## WHAT YOU SHOULD DO
Print out each entry below exactly; do not carry over any image.

## Records from a collection
= Beginning of Section =
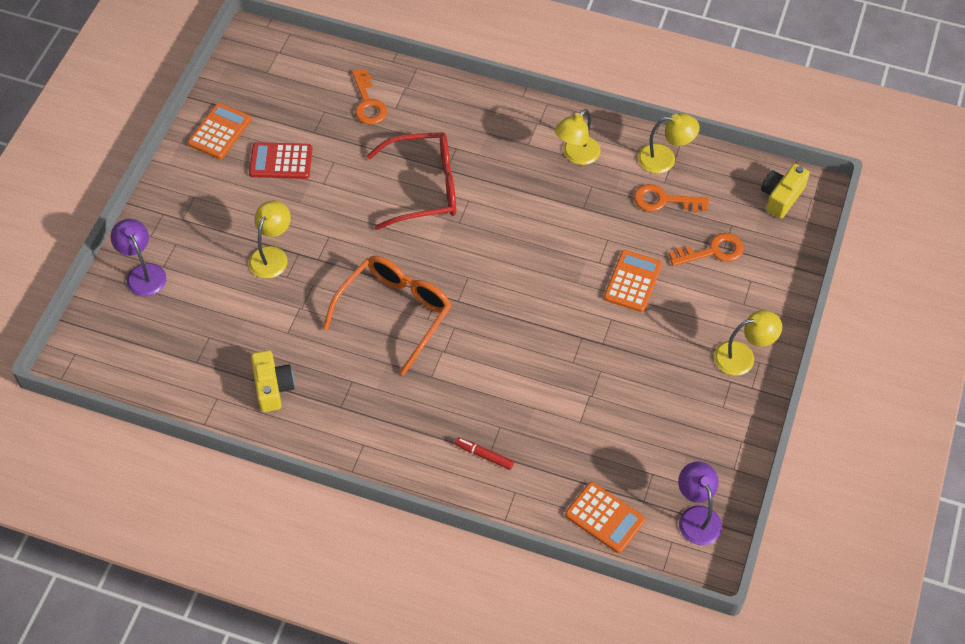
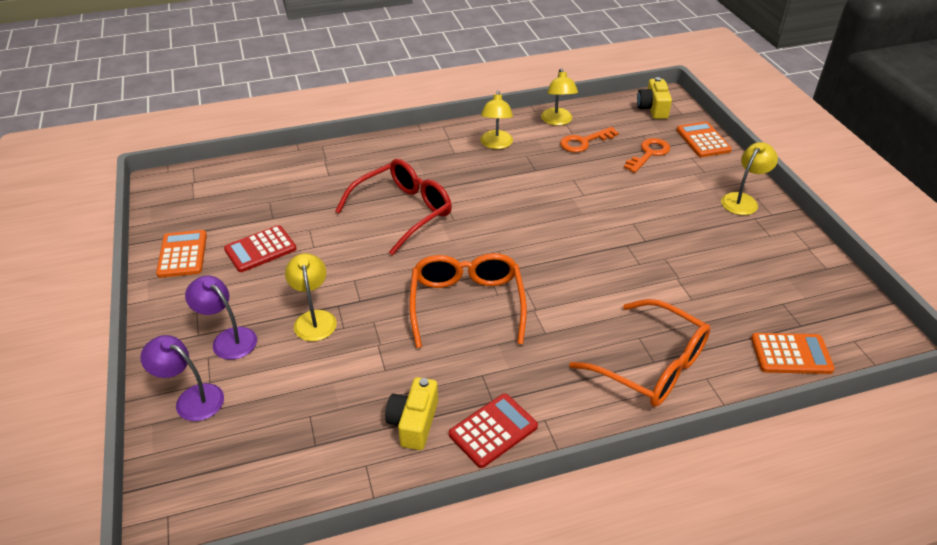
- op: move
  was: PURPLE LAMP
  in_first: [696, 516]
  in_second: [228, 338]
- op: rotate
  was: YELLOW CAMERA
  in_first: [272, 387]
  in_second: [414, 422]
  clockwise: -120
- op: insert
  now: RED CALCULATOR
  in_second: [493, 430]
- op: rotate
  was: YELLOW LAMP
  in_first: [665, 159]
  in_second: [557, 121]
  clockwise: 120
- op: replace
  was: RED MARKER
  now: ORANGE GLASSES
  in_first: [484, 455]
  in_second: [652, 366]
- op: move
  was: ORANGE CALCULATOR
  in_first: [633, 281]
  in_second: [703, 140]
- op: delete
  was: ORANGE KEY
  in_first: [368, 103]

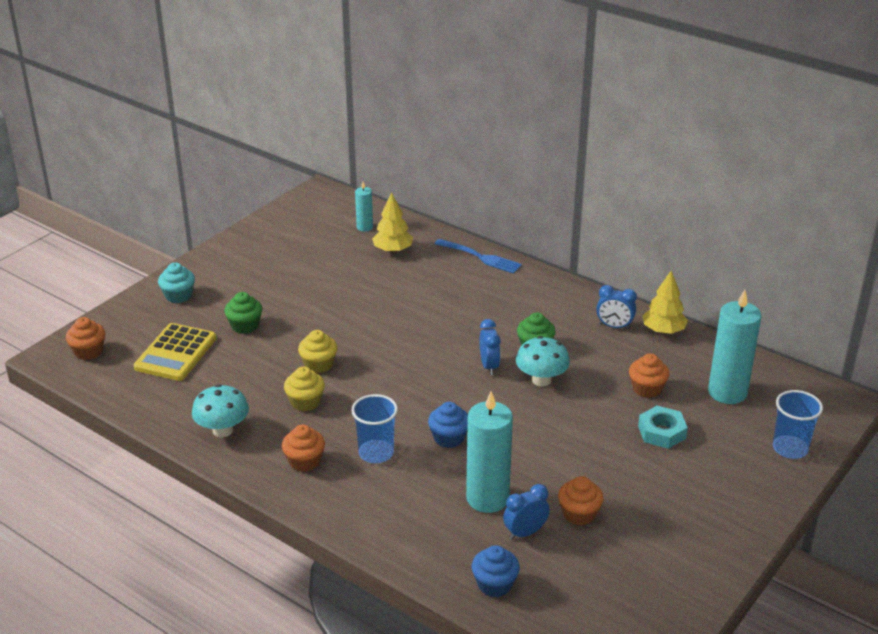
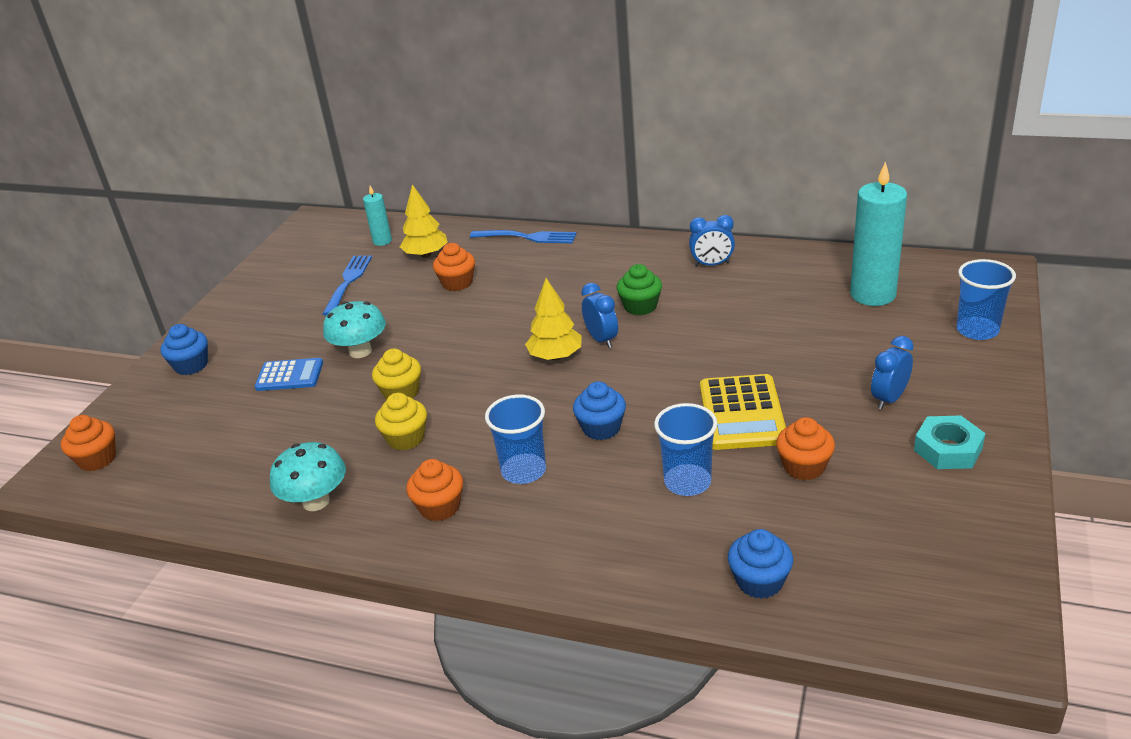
- op: recolor
  was: TURQUOISE CUPCAKE
  now: BLUE CUPCAKE
  in_first: [178, 296]
  in_second: [191, 365]
- op: replace
  was: GREEN CUPCAKE
  now: BLUE CALCULATOR
  in_first: [245, 326]
  in_second: [289, 375]
- op: insert
  now: BLUE FORK
  in_second: [348, 282]
- op: move
  was: TURQUOISE MUSHROOM
  in_first: [541, 380]
  in_second: [360, 351]
- op: move
  was: ORANGE CUPCAKE
  in_first: [647, 389]
  in_second: [457, 283]
- op: move
  was: YELLOW TREE
  in_first: [663, 331]
  in_second: [555, 356]
- op: replace
  was: TURQUOISE CANDLE
  now: BLUE CUP
  in_first: [487, 498]
  in_second: [687, 482]
- op: move
  was: YELLOW CALCULATOR
  in_first: [176, 353]
  in_second: [742, 413]
- op: move
  was: BLUE CLOCK
  in_first: [525, 532]
  in_second: [889, 399]
- op: move
  was: TURQUOISE NUT
  in_first: [661, 432]
  in_second: [948, 449]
= End of Section =
## WRITTEN RESPONSE
- op: move
  was: PURPLE LAMP
  in_first: [696, 516]
  in_second: [228, 338]
- op: rotate
  was: YELLOW CAMERA
  in_first: [272, 387]
  in_second: [414, 422]
  clockwise: -120
- op: insert
  now: RED CALCULATOR
  in_second: [493, 430]
- op: rotate
  was: YELLOW LAMP
  in_first: [665, 159]
  in_second: [557, 121]
  clockwise: 120
- op: replace
  was: RED MARKER
  now: ORANGE GLASSES
  in_first: [484, 455]
  in_second: [652, 366]
- op: move
  was: ORANGE CALCULATOR
  in_first: [633, 281]
  in_second: [703, 140]
- op: delete
  was: ORANGE KEY
  in_first: [368, 103]

- op: recolor
  was: TURQUOISE CUPCAKE
  now: BLUE CUPCAKE
  in_first: [178, 296]
  in_second: [191, 365]
- op: replace
  was: GREEN CUPCAKE
  now: BLUE CALCULATOR
  in_first: [245, 326]
  in_second: [289, 375]
- op: insert
  now: BLUE FORK
  in_second: [348, 282]
- op: move
  was: TURQUOISE MUSHROOM
  in_first: [541, 380]
  in_second: [360, 351]
- op: move
  was: ORANGE CUPCAKE
  in_first: [647, 389]
  in_second: [457, 283]
- op: move
  was: YELLOW TREE
  in_first: [663, 331]
  in_second: [555, 356]
- op: replace
  was: TURQUOISE CANDLE
  now: BLUE CUP
  in_first: [487, 498]
  in_second: [687, 482]
- op: move
  was: YELLOW CALCULATOR
  in_first: [176, 353]
  in_second: [742, 413]
- op: move
  was: BLUE CLOCK
  in_first: [525, 532]
  in_second: [889, 399]
- op: move
  was: TURQUOISE NUT
  in_first: [661, 432]
  in_second: [948, 449]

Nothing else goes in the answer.